[[ Material to process open ]]

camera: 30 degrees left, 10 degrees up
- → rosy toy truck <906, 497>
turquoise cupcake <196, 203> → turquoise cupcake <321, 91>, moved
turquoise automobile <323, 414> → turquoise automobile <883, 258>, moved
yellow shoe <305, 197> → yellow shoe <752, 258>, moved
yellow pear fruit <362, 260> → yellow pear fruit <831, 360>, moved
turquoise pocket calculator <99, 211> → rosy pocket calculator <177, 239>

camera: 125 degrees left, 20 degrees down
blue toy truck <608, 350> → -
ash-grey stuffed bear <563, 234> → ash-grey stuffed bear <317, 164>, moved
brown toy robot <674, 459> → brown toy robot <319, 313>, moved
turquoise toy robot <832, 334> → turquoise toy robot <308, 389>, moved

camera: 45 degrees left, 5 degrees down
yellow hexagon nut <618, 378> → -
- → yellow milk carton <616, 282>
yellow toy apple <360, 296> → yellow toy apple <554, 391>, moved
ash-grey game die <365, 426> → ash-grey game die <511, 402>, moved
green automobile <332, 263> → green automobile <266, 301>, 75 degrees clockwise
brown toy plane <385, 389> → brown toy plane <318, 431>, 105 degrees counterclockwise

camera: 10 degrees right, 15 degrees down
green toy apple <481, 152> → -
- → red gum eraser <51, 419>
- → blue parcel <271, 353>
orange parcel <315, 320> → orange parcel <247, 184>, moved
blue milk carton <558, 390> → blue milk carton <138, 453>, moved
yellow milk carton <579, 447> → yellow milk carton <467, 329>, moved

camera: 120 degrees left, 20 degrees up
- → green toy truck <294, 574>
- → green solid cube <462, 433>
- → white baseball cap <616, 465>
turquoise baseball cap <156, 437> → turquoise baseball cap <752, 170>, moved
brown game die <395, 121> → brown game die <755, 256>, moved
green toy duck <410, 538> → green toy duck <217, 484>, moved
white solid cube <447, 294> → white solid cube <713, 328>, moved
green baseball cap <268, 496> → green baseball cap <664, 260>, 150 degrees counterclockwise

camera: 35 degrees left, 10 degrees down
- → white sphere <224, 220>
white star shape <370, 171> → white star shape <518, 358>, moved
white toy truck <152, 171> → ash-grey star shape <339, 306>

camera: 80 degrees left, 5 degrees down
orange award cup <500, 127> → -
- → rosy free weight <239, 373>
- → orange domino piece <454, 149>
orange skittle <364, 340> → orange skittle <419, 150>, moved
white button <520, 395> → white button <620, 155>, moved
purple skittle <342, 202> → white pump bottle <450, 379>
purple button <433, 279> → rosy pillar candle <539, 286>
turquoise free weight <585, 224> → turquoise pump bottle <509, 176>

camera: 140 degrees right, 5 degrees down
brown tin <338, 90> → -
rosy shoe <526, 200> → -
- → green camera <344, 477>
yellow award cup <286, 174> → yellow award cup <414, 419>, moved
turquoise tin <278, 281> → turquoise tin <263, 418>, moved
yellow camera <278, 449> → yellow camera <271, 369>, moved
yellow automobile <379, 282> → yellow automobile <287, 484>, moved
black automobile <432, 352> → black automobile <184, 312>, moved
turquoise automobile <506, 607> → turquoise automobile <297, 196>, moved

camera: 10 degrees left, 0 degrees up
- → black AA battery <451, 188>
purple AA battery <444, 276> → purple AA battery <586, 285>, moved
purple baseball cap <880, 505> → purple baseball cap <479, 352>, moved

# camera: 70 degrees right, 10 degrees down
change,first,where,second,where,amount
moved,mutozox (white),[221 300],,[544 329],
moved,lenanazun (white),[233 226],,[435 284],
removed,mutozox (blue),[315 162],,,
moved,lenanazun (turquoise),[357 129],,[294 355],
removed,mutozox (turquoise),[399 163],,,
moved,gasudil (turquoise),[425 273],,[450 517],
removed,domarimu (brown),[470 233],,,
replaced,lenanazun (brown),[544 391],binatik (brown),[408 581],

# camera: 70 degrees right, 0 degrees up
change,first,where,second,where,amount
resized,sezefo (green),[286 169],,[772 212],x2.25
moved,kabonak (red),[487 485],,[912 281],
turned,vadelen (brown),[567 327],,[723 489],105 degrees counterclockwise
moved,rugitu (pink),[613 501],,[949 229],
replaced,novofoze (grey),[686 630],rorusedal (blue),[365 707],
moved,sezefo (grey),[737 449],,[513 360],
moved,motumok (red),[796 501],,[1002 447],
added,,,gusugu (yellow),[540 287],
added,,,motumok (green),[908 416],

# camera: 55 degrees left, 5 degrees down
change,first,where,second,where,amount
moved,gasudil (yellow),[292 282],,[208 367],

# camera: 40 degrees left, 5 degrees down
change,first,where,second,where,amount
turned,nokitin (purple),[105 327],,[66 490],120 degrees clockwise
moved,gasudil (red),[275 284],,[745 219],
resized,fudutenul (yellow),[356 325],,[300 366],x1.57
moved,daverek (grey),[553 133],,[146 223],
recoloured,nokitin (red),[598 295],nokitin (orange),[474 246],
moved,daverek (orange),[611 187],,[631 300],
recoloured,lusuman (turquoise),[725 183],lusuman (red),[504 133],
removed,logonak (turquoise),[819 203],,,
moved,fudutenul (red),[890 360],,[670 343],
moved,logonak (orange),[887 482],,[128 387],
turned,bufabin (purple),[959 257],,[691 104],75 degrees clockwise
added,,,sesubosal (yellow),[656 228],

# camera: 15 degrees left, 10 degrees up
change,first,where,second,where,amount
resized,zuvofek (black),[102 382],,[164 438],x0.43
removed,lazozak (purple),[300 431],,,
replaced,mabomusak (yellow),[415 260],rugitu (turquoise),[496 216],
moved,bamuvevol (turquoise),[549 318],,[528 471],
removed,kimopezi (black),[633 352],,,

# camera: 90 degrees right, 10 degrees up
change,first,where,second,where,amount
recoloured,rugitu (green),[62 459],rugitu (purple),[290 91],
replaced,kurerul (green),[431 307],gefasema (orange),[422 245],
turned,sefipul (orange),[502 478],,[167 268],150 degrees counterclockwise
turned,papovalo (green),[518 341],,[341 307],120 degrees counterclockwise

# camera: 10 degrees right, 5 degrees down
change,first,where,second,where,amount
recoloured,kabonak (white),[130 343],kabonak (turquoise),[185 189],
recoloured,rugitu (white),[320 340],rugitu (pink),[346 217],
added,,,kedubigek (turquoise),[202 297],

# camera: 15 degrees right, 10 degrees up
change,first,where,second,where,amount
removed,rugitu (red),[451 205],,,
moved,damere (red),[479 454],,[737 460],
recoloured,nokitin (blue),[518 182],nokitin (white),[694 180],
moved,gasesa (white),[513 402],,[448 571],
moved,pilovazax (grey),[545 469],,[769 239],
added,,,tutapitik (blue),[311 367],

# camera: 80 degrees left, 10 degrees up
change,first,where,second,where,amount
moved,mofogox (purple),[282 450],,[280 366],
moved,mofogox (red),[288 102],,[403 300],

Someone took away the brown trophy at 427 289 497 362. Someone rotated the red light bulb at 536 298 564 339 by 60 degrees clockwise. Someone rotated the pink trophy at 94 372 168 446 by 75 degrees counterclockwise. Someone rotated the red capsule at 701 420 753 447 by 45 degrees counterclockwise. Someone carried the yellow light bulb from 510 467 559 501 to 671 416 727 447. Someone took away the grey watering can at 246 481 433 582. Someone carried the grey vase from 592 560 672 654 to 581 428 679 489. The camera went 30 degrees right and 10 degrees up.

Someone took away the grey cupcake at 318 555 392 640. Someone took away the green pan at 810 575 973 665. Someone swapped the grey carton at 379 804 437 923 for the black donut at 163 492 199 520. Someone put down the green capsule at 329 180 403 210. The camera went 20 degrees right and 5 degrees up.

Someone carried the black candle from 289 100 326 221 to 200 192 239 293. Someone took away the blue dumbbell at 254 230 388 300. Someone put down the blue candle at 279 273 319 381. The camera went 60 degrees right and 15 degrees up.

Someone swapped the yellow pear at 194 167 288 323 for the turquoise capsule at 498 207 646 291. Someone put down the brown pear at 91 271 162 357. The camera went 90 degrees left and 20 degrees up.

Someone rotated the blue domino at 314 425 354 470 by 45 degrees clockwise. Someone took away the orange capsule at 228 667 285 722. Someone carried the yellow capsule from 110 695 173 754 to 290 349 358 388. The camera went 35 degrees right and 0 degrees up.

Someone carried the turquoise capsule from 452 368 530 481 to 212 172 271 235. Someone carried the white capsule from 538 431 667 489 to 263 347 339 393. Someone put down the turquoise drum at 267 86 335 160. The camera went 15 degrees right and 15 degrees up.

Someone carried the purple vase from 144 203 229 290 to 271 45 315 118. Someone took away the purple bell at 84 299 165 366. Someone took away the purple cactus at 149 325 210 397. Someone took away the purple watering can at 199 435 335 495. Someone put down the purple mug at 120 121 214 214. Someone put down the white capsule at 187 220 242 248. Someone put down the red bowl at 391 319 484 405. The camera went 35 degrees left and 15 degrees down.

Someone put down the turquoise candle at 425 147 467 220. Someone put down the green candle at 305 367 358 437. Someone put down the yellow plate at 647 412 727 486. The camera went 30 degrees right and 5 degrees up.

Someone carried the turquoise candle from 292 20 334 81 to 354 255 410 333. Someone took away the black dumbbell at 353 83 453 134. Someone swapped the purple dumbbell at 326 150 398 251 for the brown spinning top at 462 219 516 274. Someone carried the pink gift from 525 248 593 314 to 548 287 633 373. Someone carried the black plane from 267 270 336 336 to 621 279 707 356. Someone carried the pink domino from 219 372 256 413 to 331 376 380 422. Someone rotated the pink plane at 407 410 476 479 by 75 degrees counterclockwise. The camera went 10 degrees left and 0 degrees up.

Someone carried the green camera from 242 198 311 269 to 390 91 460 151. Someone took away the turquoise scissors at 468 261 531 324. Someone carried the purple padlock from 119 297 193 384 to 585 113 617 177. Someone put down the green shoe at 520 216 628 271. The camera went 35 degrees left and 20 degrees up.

[[ Material to process closed ]]

Problem statement
The entries above hold the needed span. Transcribe exactly the lines from the one with "turquoise automobile <323, 414>" to the one with "yellow pear fruit <362, 260>", both included.

Response box
turquoise automobile <323, 414> → turquoise automobile <883, 258>, moved
yellow shoe <305, 197> → yellow shoe <752, 258>, moved
yellow pear fruit <362, 260> → yellow pear fruit <831, 360>, moved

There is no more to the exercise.